# WHAT YOU ARE ASKED TO DO:
Each entry must be given again exactly; images do not belong in the copy.

# INFORMATION GIVEN:
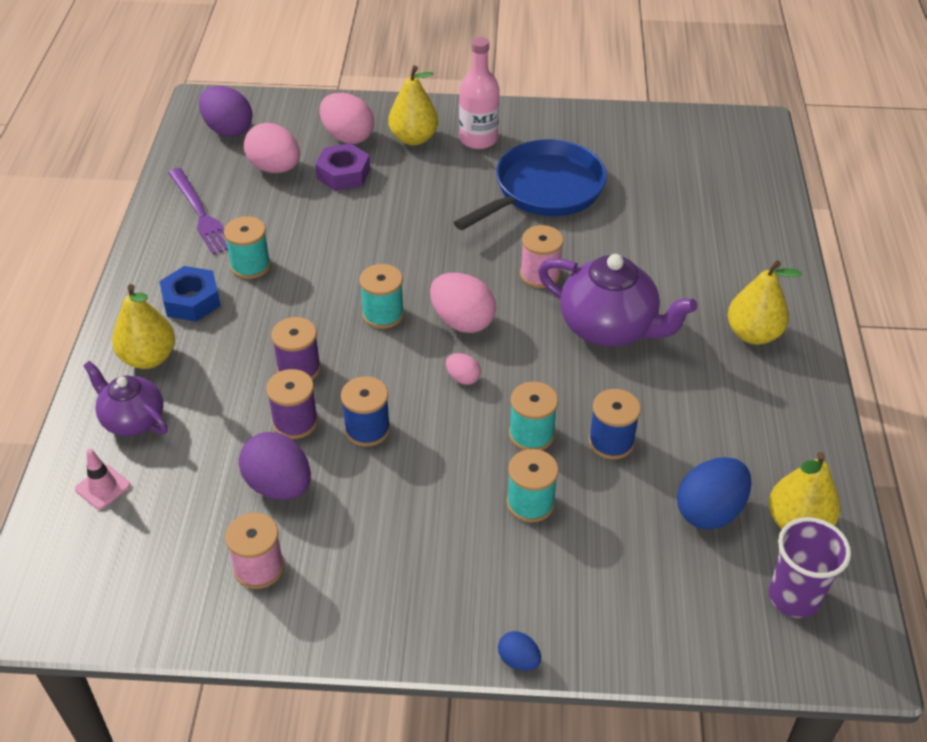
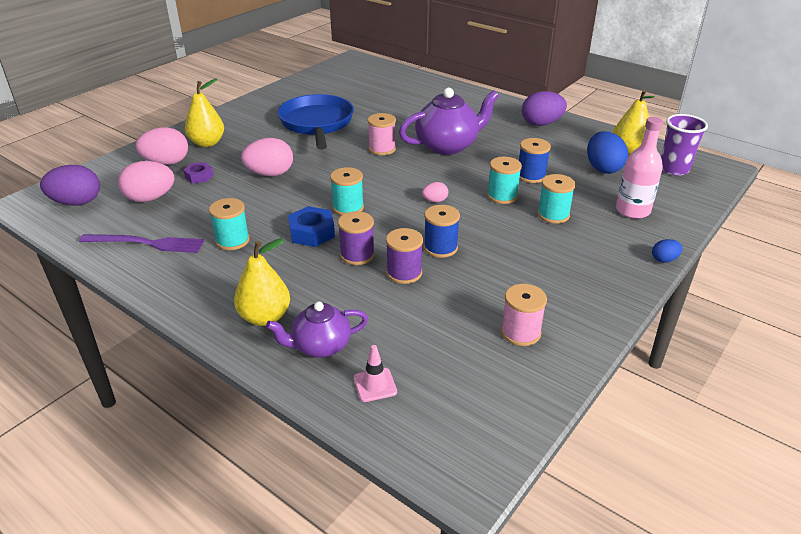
camera: 55 degrees left, 10 degrees down
(191, 300) = (231, 277): blue nut -> blue nut (312, 233)
(279, 486) = (455, 299): purple egg -> purple egg (541, 124)
(343, 174) = (199, 176): purple nut -> purple nut, size x0.64
(462, 321) = (388, 184): pink egg -> pink egg (270, 174)
(478, 139) = (243, 125): pink bottle -> pink bottle (632, 210)
(753, 334) = (496, 114): yellow pear -> none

# SOLUTION FOR THIS TASK:
camera: 55 degrees left, 10 degrees down
(191, 300) = (231, 277): blue nut -> blue nut (312, 233)
(279, 486) = (455, 299): purple egg -> purple egg (541, 124)
(343, 174) = (199, 176): purple nut -> purple nut, size x0.64
(462, 321) = (388, 184): pink egg -> pink egg (270, 174)
(478, 139) = (243, 125): pink bottle -> pink bottle (632, 210)
(753, 334) = (496, 114): yellow pear -> none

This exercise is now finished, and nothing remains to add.